(DATASET RECORDS begins)
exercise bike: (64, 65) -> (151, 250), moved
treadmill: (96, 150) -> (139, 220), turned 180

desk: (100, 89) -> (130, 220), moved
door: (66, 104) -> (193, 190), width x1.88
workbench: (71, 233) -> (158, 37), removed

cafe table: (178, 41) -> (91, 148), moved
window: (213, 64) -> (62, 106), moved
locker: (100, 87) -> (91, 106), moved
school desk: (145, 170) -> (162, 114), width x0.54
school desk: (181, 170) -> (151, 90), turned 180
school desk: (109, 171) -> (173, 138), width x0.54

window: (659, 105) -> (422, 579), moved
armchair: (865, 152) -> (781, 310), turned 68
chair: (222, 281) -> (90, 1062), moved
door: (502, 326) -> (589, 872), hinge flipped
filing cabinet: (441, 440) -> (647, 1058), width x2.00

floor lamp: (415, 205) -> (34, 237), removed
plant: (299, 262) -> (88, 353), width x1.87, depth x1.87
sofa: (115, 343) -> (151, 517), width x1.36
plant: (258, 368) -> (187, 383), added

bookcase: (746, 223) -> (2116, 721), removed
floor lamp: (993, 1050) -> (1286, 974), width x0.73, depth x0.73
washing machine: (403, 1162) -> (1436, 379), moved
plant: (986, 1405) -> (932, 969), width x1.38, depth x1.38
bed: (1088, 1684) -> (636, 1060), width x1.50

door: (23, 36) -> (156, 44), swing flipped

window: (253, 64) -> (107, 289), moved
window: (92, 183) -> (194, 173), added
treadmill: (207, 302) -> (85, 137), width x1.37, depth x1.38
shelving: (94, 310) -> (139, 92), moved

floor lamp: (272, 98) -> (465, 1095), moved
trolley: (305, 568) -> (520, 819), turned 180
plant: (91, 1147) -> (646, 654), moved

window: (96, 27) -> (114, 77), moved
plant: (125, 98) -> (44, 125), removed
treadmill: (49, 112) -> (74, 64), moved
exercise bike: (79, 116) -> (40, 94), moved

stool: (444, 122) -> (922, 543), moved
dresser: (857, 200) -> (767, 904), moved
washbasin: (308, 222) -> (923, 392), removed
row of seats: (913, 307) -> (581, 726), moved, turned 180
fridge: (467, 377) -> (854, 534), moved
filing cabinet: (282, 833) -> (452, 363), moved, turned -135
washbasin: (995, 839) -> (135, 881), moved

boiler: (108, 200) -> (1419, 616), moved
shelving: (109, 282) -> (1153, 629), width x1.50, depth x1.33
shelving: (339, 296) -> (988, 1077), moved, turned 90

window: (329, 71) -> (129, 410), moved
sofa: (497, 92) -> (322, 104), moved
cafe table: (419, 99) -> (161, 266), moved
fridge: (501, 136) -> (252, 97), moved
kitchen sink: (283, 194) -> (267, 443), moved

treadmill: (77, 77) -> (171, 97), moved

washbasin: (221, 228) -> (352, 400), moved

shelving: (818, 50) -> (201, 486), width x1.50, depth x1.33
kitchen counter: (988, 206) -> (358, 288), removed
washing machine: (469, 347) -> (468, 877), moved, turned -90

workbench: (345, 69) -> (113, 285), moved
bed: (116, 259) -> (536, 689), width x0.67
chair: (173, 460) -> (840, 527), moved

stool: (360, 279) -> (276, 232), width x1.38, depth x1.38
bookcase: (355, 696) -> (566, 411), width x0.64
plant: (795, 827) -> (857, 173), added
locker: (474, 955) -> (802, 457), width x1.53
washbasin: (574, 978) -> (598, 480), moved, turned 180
(DATASET RECORDS ends)
* _WHAT TO DO_:
Please print exactly what appears from the first line of the data through the line with "plant: (986, 1405)", including both of those lines and nothing past them.

* _WRITTEN ANSWER_:
exercise bike: (64, 65) -> (151, 250), moved
treadmill: (96, 150) -> (139, 220), turned 180

desk: (100, 89) -> (130, 220), moved
door: (66, 104) -> (193, 190), width x1.88
workbench: (71, 233) -> (158, 37), removed

cafe table: (178, 41) -> (91, 148), moved
window: (213, 64) -> (62, 106), moved
locker: (100, 87) -> (91, 106), moved
school desk: (145, 170) -> (162, 114), width x0.54
school desk: (181, 170) -> (151, 90), turned 180
school desk: (109, 171) -> (173, 138), width x0.54

window: (659, 105) -> (422, 579), moved
armchair: (865, 152) -> (781, 310), turned 68
chair: (222, 281) -> (90, 1062), moved
door: (502, 326) -> (589, 872), hinge flipped
filing cabinet: (441, 440) -> (647, 1058), width x2.00

floor lamp: (415, 205) -> (34, 237), removed
plant: (299, 262) -> (88, 353), width x1.87, depth x1.87
sofa: (115, 343) -> (151, 517), width x1.36
plant: (258, 368) -> (187, 383), added

bookcase: (746, 223) -> (2116, 721), removed
floor lamp: (993, 1050) -> (1286, 974), width x0.73, depth x0.73
washing machine: (403, 1162) -> (1436, 379), moved
plant: (986, 1405) -> (932, 969), width x1.38, depth x1.38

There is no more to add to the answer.